Exercise:
Beginning at the line that contains "yellow wallet: 11 -> 15", repeat every line of the listing exactly through the final one.

------------------------

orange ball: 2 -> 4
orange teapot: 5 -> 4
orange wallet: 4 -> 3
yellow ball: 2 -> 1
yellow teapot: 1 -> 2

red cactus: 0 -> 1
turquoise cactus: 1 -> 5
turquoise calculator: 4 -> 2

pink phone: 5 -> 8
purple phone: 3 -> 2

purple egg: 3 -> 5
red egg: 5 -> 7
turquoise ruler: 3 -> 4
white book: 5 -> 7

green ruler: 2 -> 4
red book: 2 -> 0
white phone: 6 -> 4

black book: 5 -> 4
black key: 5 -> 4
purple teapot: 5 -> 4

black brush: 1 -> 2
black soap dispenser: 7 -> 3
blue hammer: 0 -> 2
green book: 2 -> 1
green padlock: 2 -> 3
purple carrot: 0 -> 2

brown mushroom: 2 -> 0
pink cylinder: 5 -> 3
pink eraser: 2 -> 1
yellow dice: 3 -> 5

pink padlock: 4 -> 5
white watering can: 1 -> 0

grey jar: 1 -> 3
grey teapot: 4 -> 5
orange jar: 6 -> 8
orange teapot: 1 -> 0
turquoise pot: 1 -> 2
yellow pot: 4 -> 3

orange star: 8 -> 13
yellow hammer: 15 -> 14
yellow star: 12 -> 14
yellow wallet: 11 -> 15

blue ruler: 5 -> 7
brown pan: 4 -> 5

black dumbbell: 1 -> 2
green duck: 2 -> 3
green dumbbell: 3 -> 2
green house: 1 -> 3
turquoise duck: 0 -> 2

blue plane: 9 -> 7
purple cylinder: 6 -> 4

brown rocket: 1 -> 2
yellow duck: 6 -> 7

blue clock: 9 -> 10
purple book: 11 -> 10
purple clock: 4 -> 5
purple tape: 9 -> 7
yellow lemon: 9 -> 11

------------------------

Answer to this problem:
yellow wallet: 11 -> 15

blue ruler: 5 -> 7
brown pan: 4 -> 5

black dumbbell: 1 -> 2
green duck: 2 -> 3
green dumbbell: 3 -> 2
green house: 1 -> 3
turquoise duck: 0 -> 2

blue plane: 9 -> 7
purple cylinder: 6 -> 4

brown rocket: 1 -> 2
yellow duck: 6 -> 7

blue clock: 9 -> 10
purple book: 11 -> 10
purple clock: 4 -> 5
purple tape: 9 -> 7
yellow lemon: 9 -> 11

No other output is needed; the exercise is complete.